*EXERCISE REQUIREMENTS*: Read the lines below. Copy out any that hold the string "none".

===== INFORMATION SHOWN =====

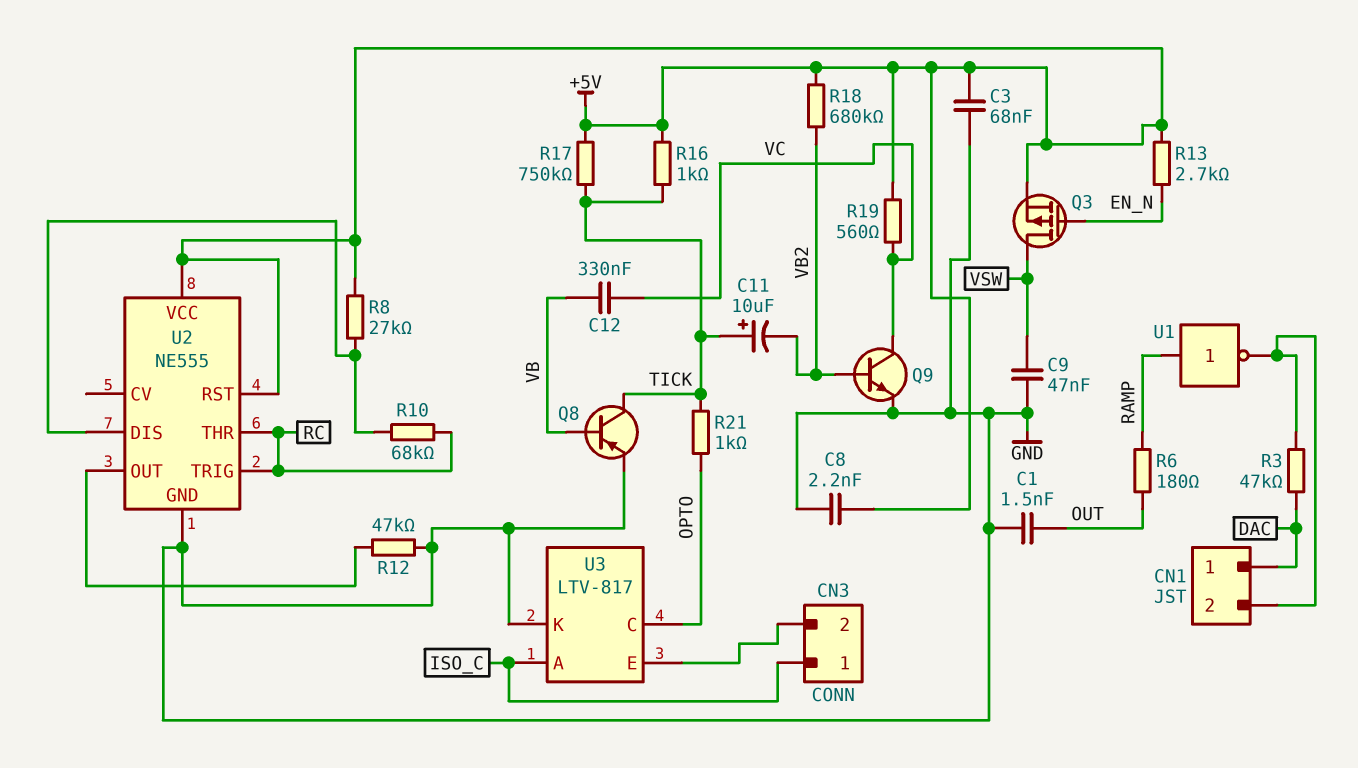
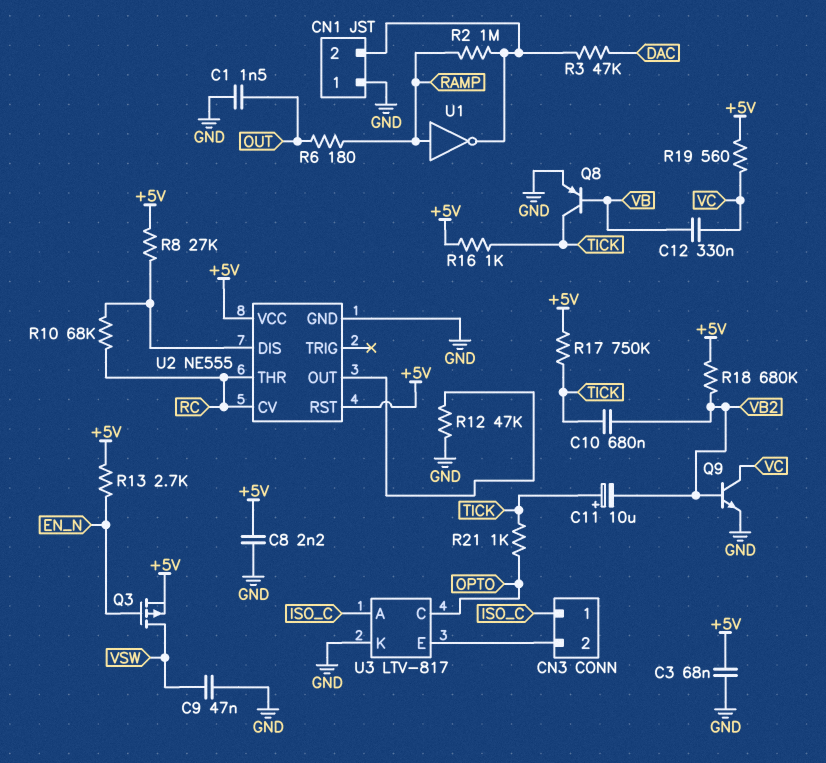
C10: none -> 680nF (TICK, VB2)
CN1 pin 1: DAC -> GND
R2: none -> 1M (CN1/2, RAMP)
U2 pin CV: none -> RC
U2 pin TRIG: RC -> none

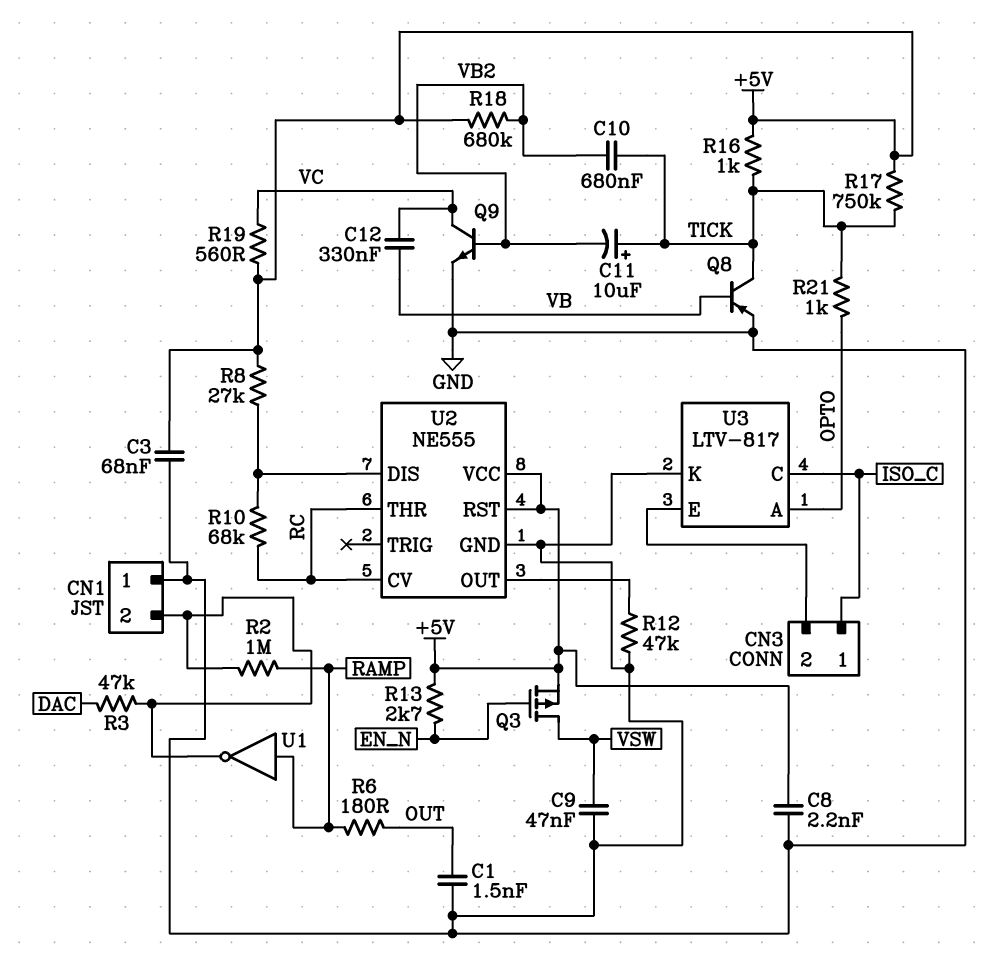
U3 pin A: ISO_C -> OPTO
U3 pin C: OPTO -> ISO_C

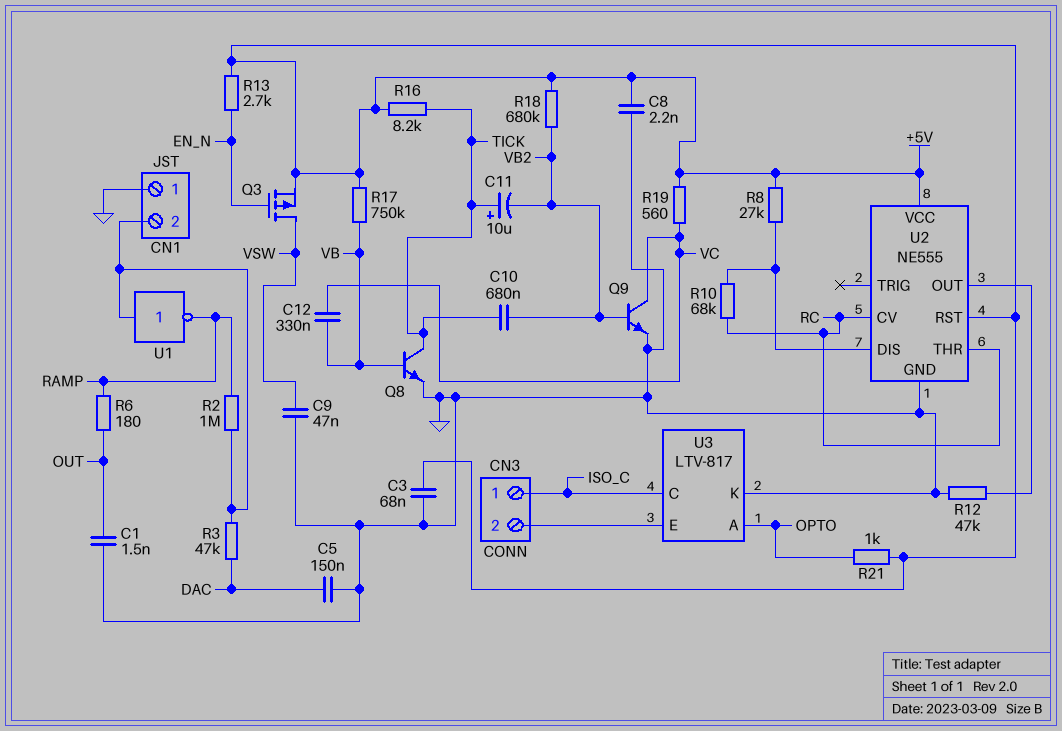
C5: none -> 150nF (DAC, GND)
Q8: PNP (B VB, C TICK, E GND) -> NPN (B VB, C TICK, E GND)
R16: 1k (+5V, TICK) -> 8.2k (+5V, TICK)
R17: 750k (+5V, TICK) -> 750k (+5V, VB)
R21: 1k (OPTO, TICK) -> 1k (+5V, OPTO)
U1: NOT (in RAMP, out CN1/2) -> NOT (in CN1/2, out RAMP)

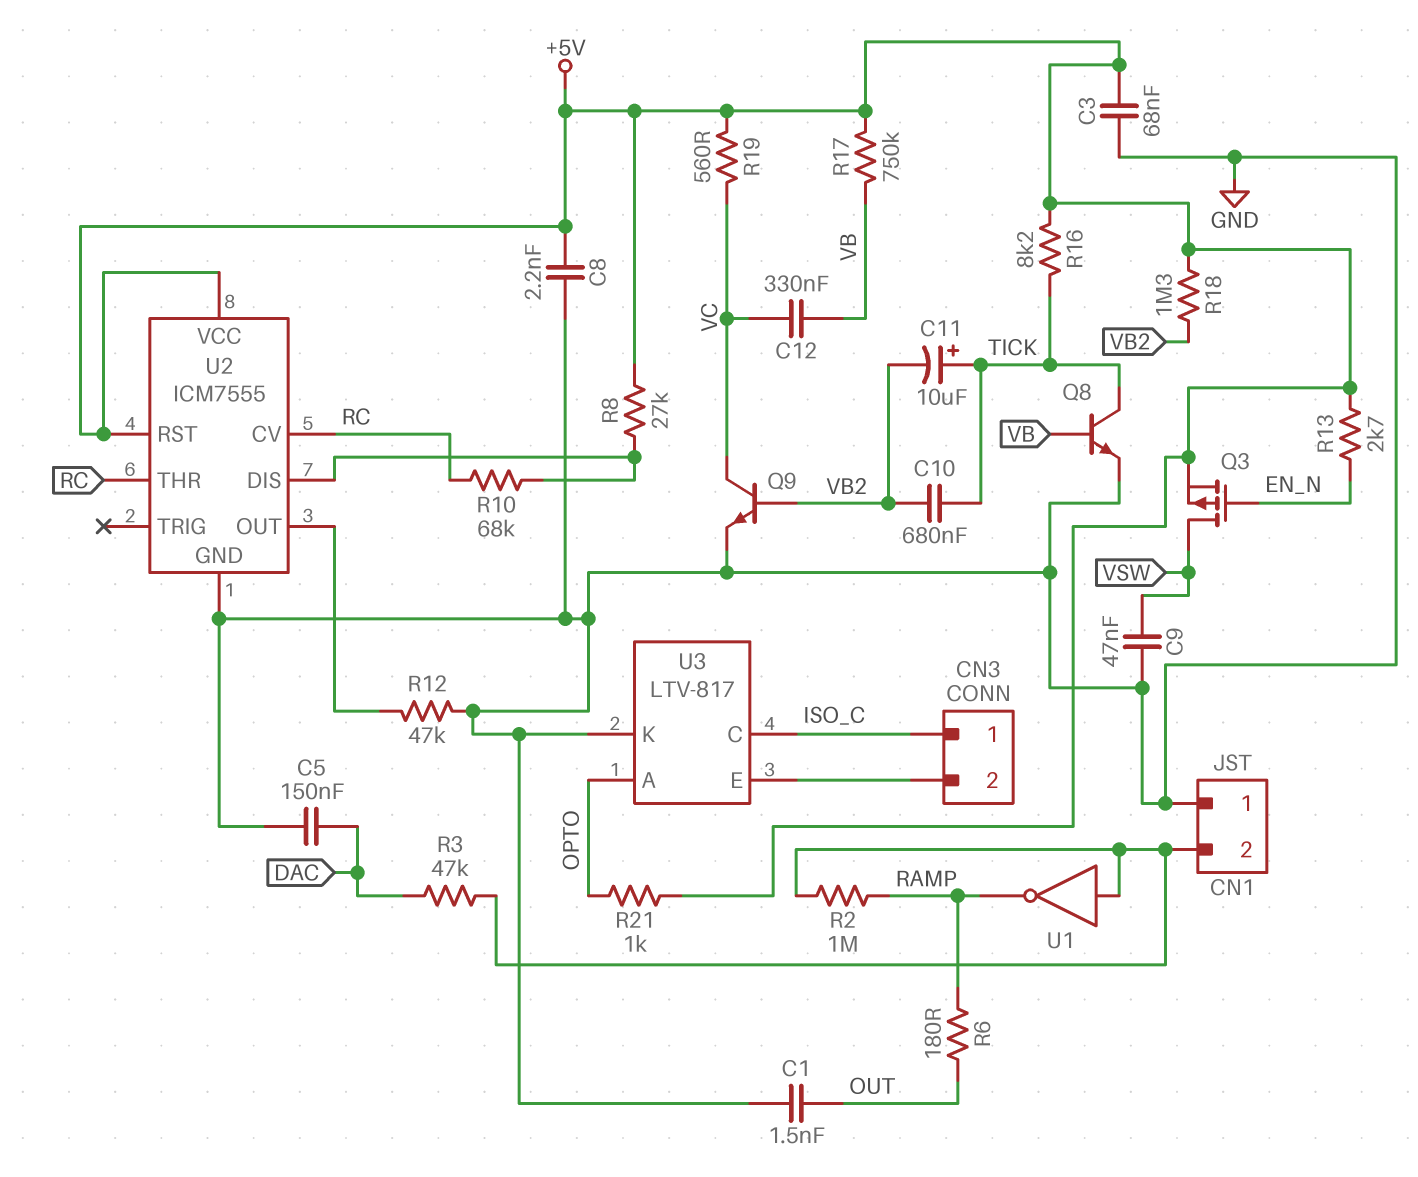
R18: 680k (+5V, VB2) -> 1.3M (+5V, VB2)
U2: NE555 -> ICM7555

=====

*COMPLETED TASK*:
C10: none -> 680nF (TICK, VB2)
R2: none -> 1M (CN1/2, RAMP)
U2 pin CV: none -> RC
U2 pin TRIG: RC -> none
C5: none -> 150nF (DAC, GND)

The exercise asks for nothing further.